↓
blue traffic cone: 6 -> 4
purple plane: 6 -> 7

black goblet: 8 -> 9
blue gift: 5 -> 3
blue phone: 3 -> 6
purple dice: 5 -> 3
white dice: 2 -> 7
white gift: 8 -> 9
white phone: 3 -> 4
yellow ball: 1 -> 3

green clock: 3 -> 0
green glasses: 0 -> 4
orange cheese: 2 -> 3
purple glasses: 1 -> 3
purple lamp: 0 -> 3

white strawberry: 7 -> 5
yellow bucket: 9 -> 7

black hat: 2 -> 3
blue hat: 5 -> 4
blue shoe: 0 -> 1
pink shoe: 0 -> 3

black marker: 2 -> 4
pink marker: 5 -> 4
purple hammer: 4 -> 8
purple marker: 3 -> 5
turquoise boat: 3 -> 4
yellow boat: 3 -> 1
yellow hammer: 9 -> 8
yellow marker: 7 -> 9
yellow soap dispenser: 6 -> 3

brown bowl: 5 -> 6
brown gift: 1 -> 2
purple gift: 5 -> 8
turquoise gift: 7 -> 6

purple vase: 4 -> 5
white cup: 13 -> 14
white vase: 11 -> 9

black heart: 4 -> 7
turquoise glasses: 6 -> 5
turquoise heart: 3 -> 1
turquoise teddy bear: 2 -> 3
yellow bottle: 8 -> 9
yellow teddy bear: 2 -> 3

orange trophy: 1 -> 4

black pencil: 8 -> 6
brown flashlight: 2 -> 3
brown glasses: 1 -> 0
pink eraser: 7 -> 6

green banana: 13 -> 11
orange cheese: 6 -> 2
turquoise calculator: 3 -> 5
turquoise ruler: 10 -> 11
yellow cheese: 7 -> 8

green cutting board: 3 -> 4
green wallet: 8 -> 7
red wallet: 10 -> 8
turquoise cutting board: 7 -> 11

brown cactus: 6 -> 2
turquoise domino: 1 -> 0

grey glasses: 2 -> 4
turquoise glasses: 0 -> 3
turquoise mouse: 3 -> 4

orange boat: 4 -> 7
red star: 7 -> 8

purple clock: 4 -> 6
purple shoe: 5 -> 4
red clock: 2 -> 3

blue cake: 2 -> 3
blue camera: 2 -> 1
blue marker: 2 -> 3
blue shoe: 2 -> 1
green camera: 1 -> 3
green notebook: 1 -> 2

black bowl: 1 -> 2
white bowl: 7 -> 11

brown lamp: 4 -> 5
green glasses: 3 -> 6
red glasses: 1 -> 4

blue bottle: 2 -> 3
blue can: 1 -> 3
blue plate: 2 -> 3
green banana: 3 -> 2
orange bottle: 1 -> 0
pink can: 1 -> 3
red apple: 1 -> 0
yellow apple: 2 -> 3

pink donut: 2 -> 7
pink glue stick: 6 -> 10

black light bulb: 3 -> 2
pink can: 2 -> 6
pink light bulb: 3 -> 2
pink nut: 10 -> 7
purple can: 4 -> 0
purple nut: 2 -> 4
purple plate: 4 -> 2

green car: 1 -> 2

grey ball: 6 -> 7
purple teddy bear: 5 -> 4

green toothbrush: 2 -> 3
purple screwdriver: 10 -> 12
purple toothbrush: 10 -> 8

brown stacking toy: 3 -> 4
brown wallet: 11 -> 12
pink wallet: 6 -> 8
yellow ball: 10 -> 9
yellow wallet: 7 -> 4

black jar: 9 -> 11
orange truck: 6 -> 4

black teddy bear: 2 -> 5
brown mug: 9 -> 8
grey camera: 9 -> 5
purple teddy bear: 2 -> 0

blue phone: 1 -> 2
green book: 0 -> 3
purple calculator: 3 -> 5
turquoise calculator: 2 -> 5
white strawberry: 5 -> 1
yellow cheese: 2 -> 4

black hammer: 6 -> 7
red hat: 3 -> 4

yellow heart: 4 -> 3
↑
Problem statement:
Write out exactly the lines above between the line with "blue hat: 5 -> 4" and the line with "brown bowl: 5 -> 6", inclusive, and nothing beyond them.

Output:
blue hat: 5 -> 4
blue shoe: 0 -> 1
pink shoe: 0 -> 3

black marker: 2 -> 4
pink marker: 5 -> 4
purple hammer: 4 -> 8
purple marker: 3 -> 5
turquoise boat: 3 -> 4
yellow boat: 3 -> 1
yellow hammer: 9 -> 8
yellow marker: 7 -> 9
yellow soap dispenser: 6 -> 3

brown bowl: 5 -> 6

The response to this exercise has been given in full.